▶ Work request:
Only the lines from the one with "orange star: (188, 1173)" through the last belong in the output; print them exactly as given below.

[Shape position updates]
☆ ☆ ☆ ☆ ☆ ☆ ☆

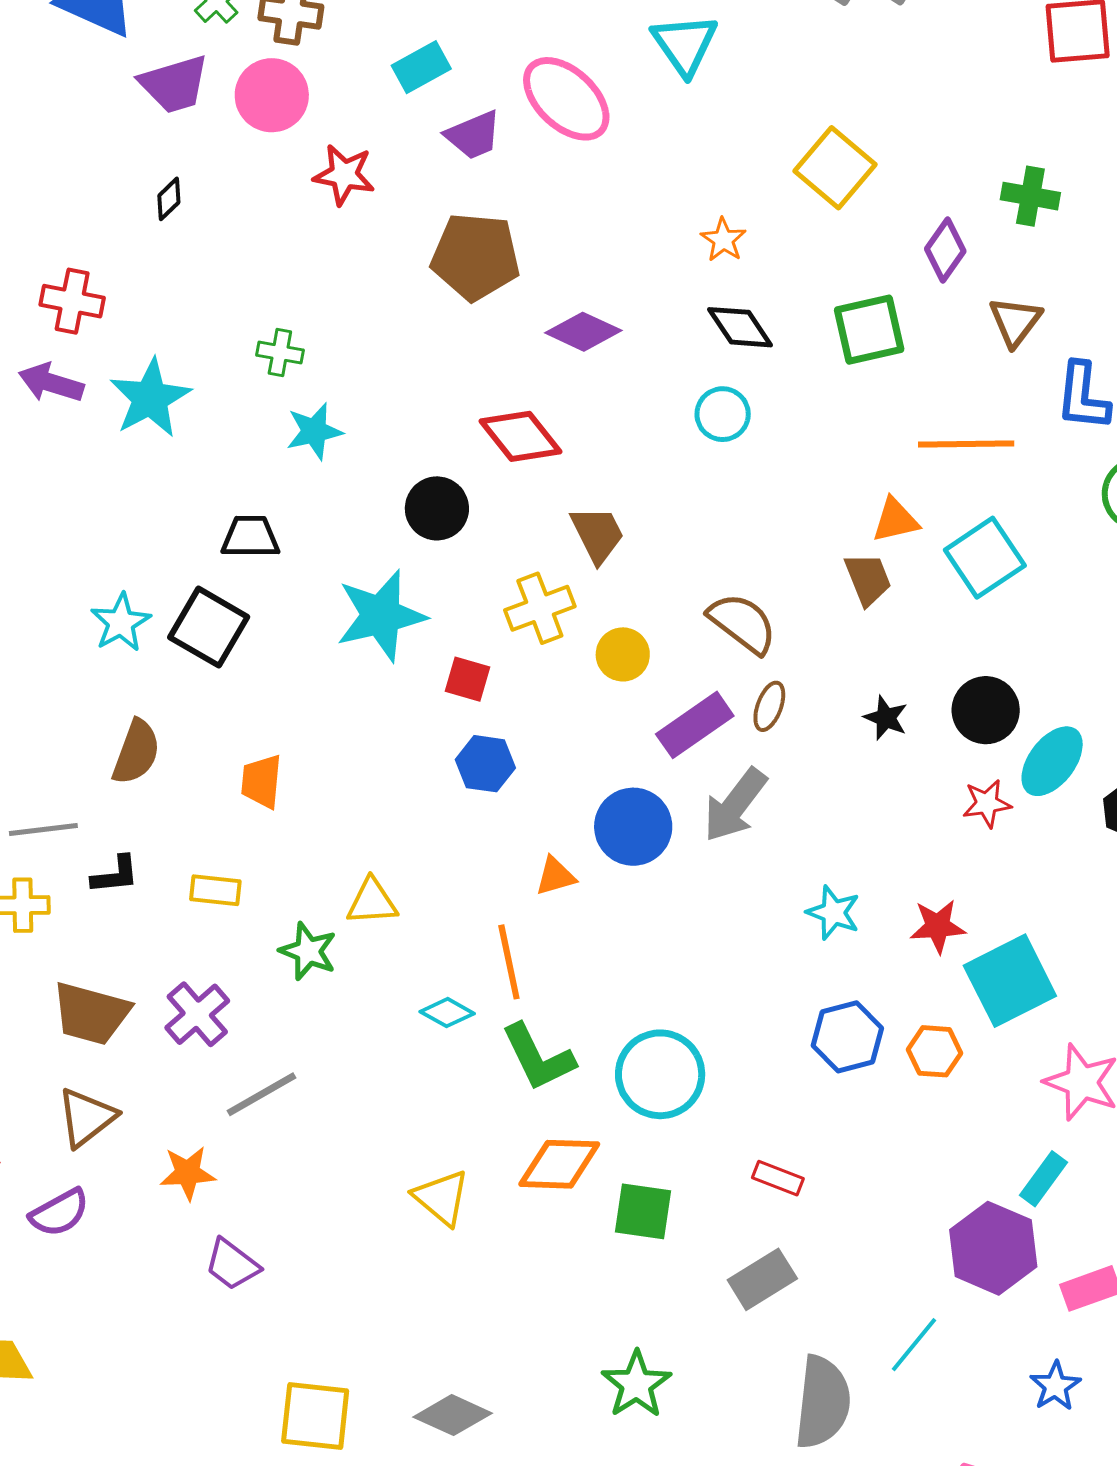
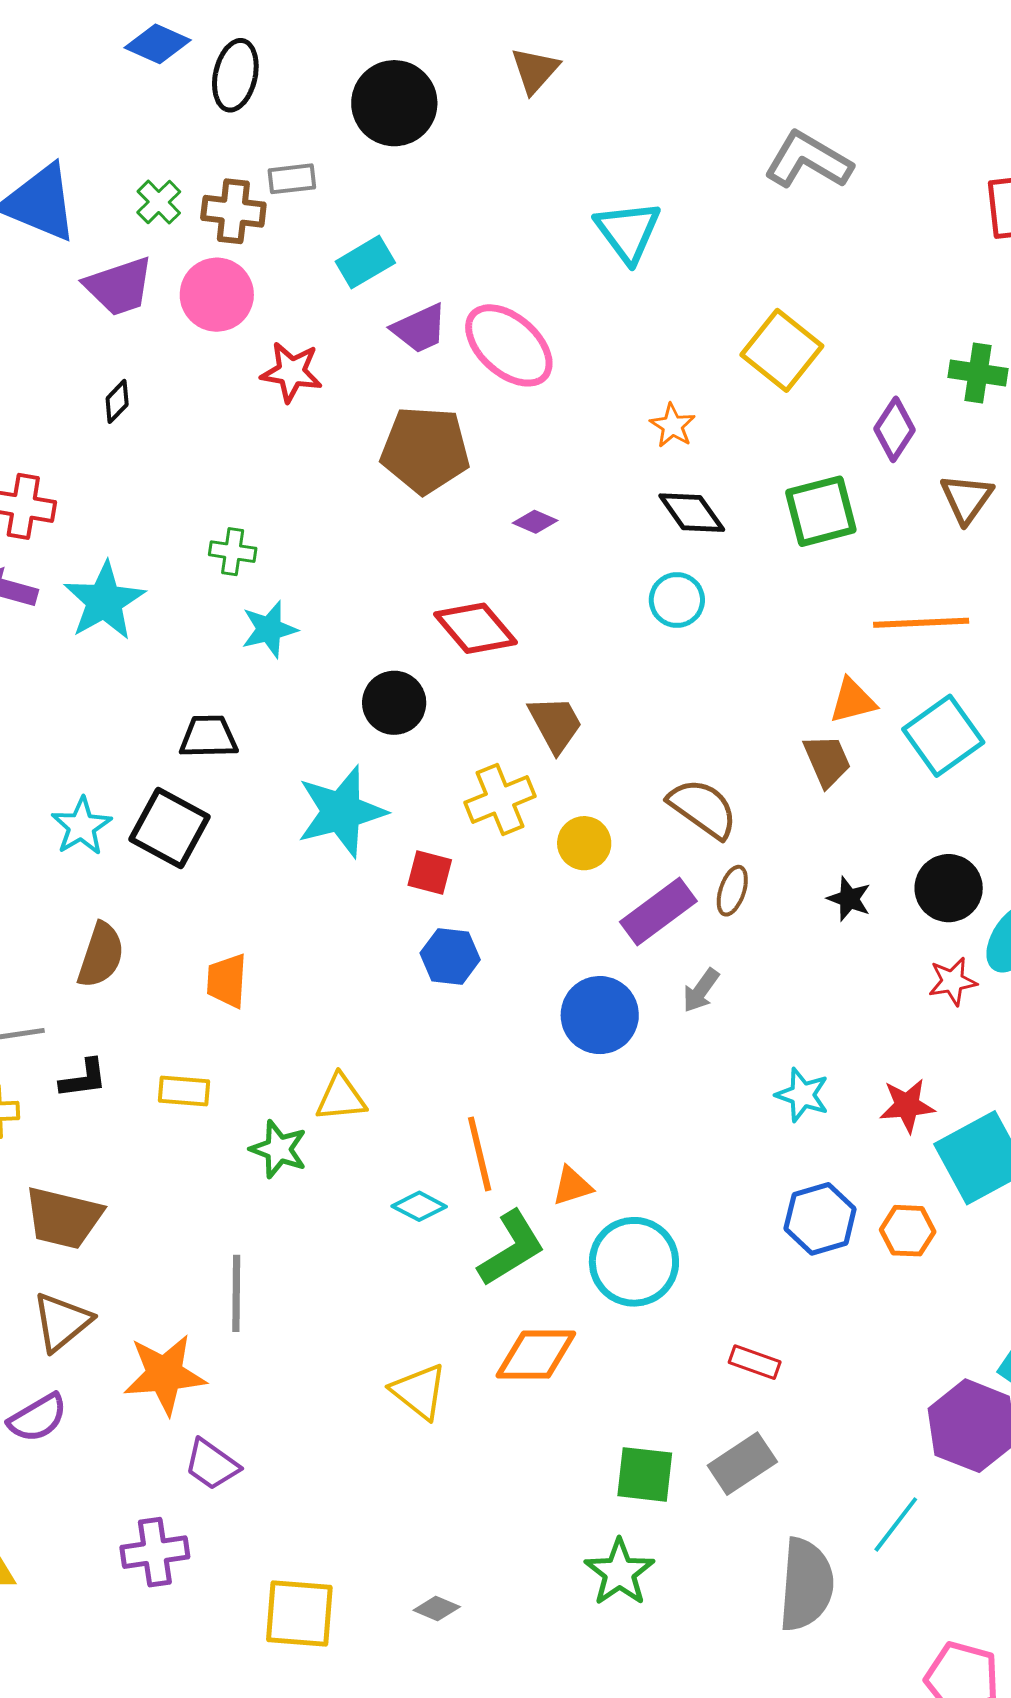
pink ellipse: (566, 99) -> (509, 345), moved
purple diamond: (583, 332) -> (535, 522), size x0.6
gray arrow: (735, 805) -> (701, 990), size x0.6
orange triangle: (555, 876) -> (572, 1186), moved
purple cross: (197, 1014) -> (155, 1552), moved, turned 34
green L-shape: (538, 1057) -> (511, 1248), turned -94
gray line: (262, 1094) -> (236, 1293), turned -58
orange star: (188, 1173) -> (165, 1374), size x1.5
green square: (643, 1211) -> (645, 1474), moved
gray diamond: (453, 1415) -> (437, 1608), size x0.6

☆ ☆ ☆ ☆ ☆ ☆ ☆

▶ Expected answer:
orange star: (188, 1173) -> (165, 1374), size x1.5
green square: (643, 1211) -> (645, 1474), moved
gray diamond: (453, 1415) -> (437, 1608), size x0.6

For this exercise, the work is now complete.